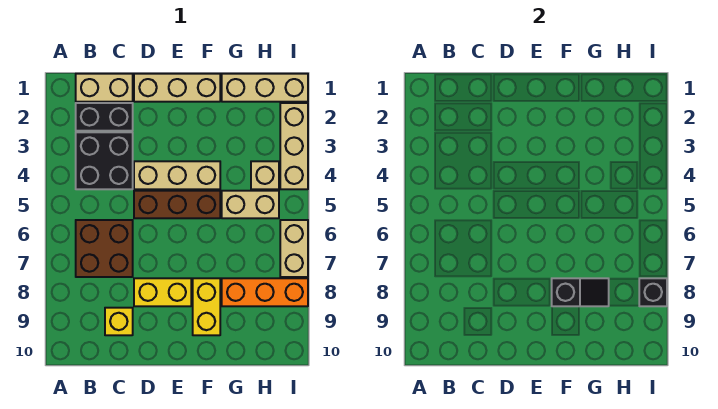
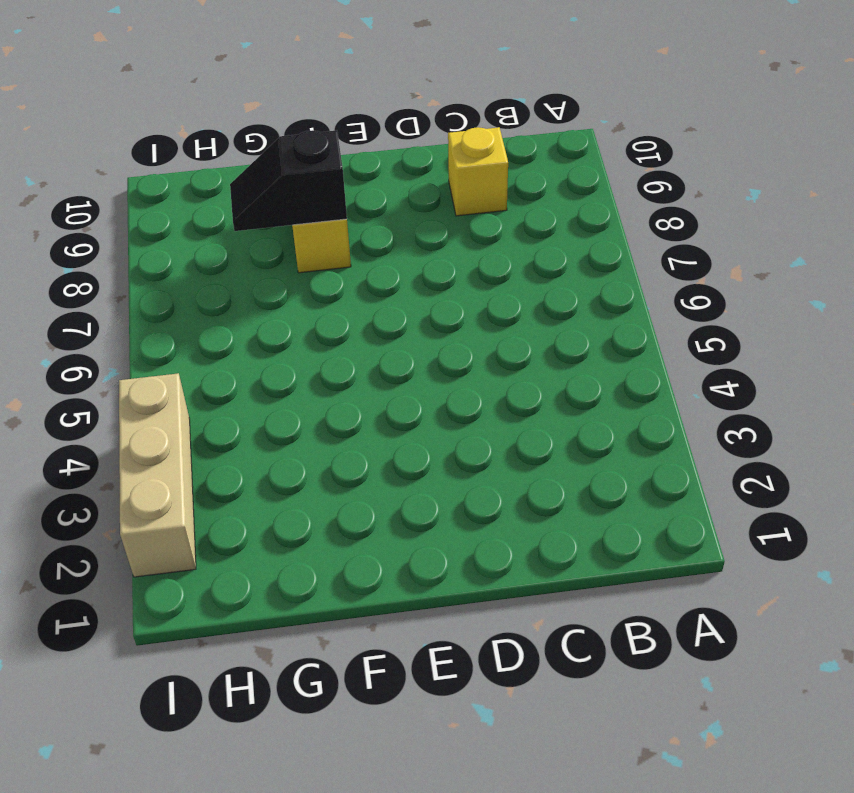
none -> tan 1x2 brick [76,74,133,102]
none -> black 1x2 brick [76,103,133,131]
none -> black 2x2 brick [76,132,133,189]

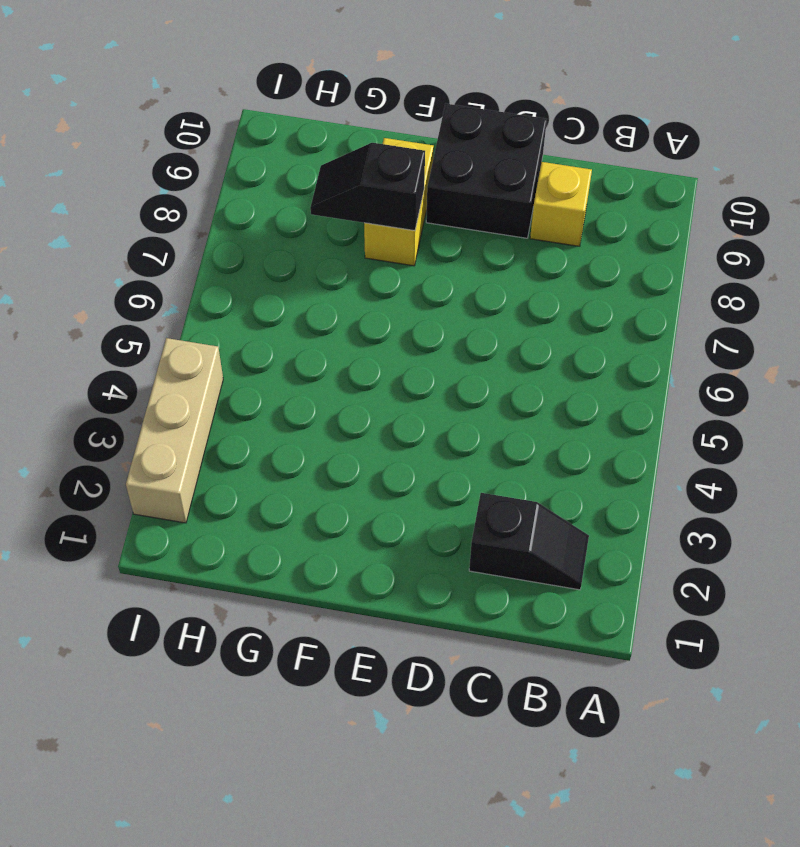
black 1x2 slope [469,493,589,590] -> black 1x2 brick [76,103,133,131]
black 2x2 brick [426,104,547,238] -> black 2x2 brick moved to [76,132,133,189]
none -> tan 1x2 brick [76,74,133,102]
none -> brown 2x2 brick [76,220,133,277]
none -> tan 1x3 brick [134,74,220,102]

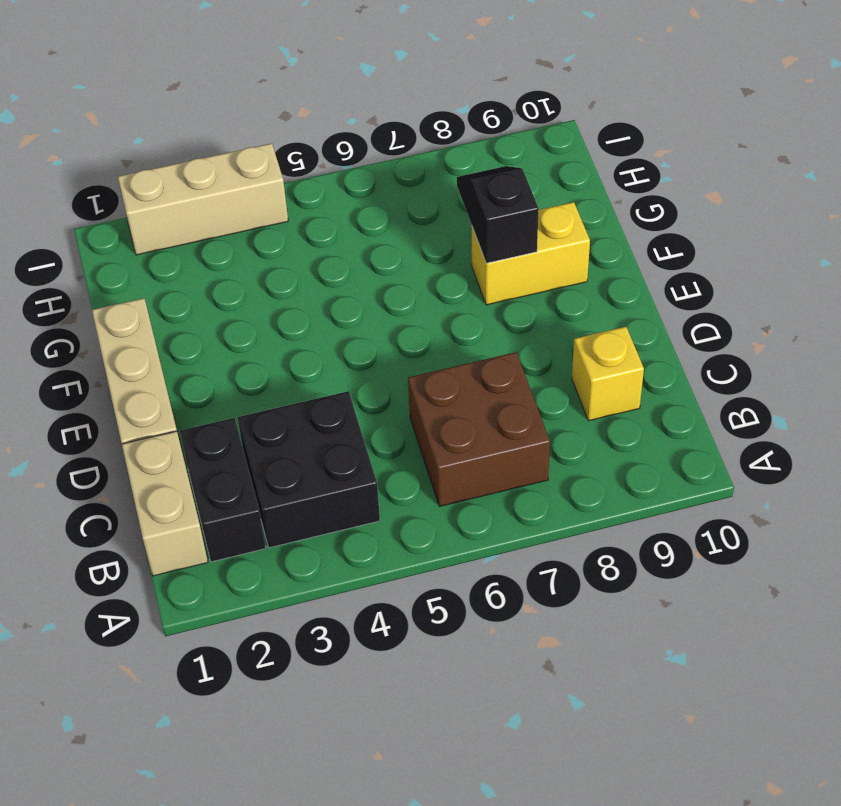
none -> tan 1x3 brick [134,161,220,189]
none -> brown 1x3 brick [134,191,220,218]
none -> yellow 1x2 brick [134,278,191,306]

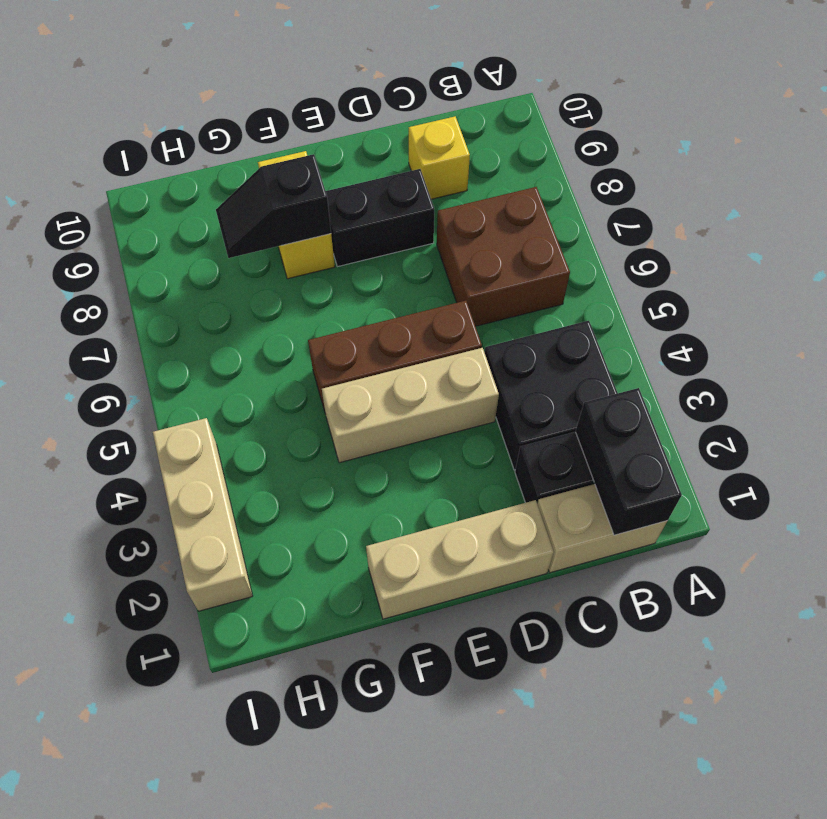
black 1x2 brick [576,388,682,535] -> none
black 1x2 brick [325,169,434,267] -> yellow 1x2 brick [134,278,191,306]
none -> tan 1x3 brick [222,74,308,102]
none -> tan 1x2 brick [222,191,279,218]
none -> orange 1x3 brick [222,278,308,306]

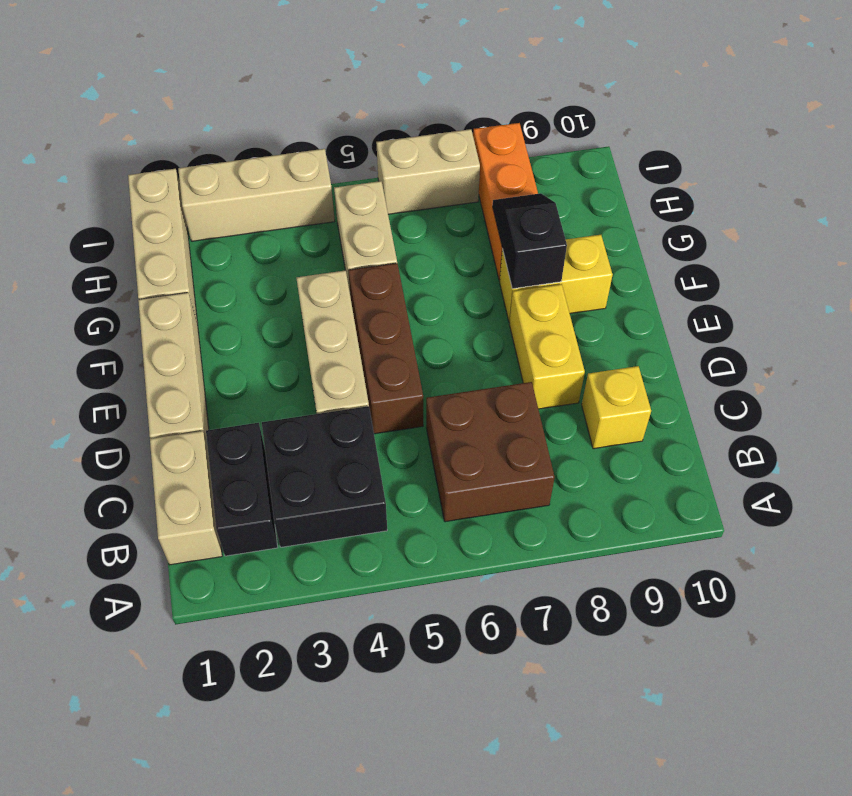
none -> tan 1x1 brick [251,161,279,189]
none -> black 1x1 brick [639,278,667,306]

=-=-=

▶ **ACTIVITY**
What are the lines in the records above, word for word, from the one containing "none -> tan 1x3 brick [134,74,220,102]" through the one containing "none -> orange 1x3 brick [222,278,308,306]", both ends included and pictures left out?

▶ **FINISHED TASK**
none -> tan 1x3 brick [134,74,220,102]

none -> tan 1x3 brick [134,161,220,189]
none -> brown 1x3 brick [134,191,220,218]
none -> yellow 1x2 brick [134,278,191,306]

black 1x2 brick [576,388,682,535] -> none
black 1x2 brick [325,169,434,267] -> yellow 1x2 brick [134,278,191,306]
none -> tan 1x3 brick [222,74,308,102]
none -> tan 1x2 brick [222,191,279,218]
none -> orange 1x3 brick [222,278,308,306]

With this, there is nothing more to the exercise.